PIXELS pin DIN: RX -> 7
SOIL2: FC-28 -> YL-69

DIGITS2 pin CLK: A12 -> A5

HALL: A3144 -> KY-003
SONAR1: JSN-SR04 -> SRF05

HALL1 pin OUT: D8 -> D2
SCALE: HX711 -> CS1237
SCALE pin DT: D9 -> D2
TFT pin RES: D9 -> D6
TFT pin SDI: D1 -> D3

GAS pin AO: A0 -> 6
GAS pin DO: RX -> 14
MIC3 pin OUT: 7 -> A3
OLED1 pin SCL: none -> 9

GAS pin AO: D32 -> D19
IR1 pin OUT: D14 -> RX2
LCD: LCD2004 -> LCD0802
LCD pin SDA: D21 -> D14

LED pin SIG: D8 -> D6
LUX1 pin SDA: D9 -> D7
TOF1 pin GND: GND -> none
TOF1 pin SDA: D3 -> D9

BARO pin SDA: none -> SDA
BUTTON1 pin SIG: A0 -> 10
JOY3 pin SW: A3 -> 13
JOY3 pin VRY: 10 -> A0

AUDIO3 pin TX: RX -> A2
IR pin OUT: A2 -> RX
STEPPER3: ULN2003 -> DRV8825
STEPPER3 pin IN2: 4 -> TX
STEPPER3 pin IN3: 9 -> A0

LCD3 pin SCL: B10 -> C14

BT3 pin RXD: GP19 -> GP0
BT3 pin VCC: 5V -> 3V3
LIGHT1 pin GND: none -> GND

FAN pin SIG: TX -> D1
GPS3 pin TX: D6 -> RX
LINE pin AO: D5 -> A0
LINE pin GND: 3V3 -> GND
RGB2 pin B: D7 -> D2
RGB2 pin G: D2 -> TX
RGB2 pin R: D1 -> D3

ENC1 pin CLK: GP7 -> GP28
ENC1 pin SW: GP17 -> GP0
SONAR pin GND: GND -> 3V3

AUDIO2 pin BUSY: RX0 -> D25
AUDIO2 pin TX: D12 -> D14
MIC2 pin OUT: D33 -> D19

------------------------------------

• **Aim of the exercise**
Copy each line in the data that holds the word "SCALE".

• **Answer for this exercise**
SCALE: HX711 -> CS1237
SCALE pin DT: D9 -> D2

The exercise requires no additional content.